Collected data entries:
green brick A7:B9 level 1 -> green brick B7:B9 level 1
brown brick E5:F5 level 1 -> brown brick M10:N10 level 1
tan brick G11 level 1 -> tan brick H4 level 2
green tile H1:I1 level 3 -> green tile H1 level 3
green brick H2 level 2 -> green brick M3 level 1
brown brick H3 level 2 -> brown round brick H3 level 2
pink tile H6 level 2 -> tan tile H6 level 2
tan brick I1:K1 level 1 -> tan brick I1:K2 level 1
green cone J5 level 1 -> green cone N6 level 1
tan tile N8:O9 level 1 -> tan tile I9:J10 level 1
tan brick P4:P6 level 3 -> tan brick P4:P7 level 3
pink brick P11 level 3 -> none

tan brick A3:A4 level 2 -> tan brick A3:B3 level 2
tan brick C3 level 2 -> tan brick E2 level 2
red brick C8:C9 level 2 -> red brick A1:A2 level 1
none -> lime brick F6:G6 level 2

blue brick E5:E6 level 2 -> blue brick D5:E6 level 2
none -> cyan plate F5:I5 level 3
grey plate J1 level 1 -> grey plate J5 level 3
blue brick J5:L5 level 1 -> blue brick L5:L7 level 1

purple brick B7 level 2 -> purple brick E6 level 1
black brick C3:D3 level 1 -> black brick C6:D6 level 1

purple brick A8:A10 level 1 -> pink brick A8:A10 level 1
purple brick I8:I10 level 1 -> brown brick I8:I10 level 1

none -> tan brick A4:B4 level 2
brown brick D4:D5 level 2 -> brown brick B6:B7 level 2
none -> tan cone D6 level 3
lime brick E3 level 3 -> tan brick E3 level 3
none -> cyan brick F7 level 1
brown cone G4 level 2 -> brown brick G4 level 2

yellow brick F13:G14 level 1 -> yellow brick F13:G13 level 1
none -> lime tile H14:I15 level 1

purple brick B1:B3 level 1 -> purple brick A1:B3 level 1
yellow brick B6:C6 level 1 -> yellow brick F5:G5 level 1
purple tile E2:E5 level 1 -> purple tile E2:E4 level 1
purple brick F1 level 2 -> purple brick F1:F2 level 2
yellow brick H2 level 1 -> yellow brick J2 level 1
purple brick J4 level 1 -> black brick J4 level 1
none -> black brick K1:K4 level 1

EXERCISE DETAILS
Your answer should be the lines above, from the line containing "tan brick I1:K1" up to and including the line containing "purple brick I8:I10", reproduced exactly and with nothing else.

YOUR SOLUTION
tan brick I1:K1 level 1 -> tan brick I1:K2 level 1
green cone J5 level 1 -> green cone N6 level 1
tan tile N8:O9 level 1 -> tan tile I9:J10 level 1
tan brick P4:P6 level 3 -> tan brick P4:P7 level 3
pink brick P11 level 3 -> none

tan brick A3:A4 level 2 -> tan brick A3:B3 level 2
tan brick C3 level 2 -> tan brick E2 level 2
red brick C8:C9 level 2 -> red brick A1:A2 level 1
none -> lime brick F6:G6 level 2

blue brick E5:E6 level 2 -> blue brick D5:E6 level 2
none -> cyan plate F5:I5 level 3
grey plate J1 level 1 -> grey plate J5 level 3
blue brick J5:L5 level 1 -> blue brick L5:L7 level 1

purple brick B7 level 2 -> purple brick E6 level 1
black brick C3:D3 level 1 -> black brick C6:D6 level 1

purple brick A8:A10 level 1 -> pink brick A8:A10 level 1
purple brick I8:I10 level 1 -> brown brick I8:I10 level 1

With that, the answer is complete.